> Task goal
Each line of the data below from the one holding "black can (2nd" to the one holding "resize | brown", inclusive, is to be reproduced exactly; no other line belongs in the answer.

"""

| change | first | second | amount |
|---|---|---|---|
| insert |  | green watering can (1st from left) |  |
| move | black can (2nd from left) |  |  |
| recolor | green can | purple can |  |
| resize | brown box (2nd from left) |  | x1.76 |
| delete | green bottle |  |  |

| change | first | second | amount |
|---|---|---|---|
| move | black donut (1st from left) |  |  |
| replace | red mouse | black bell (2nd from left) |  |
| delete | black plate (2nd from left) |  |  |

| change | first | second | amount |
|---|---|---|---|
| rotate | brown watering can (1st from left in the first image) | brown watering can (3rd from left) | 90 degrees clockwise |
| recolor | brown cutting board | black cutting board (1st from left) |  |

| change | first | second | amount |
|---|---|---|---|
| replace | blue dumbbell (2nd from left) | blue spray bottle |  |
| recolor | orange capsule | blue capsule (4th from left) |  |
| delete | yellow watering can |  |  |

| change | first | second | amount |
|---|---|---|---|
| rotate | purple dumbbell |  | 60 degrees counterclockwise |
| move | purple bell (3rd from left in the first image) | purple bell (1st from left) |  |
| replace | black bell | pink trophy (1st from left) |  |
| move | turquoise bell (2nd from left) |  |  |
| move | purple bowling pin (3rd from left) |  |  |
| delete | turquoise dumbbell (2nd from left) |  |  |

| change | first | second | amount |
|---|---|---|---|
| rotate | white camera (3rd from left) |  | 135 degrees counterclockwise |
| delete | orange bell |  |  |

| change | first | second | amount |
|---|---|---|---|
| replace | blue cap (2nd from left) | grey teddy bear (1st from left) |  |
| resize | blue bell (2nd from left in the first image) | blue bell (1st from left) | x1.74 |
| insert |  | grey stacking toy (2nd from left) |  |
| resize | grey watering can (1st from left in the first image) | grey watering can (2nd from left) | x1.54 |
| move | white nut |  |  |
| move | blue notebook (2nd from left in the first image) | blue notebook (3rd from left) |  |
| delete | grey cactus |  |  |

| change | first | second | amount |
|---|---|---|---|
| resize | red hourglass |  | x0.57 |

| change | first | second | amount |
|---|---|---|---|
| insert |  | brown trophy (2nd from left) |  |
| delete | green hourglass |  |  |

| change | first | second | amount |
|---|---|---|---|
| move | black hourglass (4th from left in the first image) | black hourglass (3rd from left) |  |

"""

> Response for this exercise
| move | black can (2nd from left) |  |  |
| recolor | green can | purple can |  |
| resize | brown box (2nd from left) |  | x1.76 |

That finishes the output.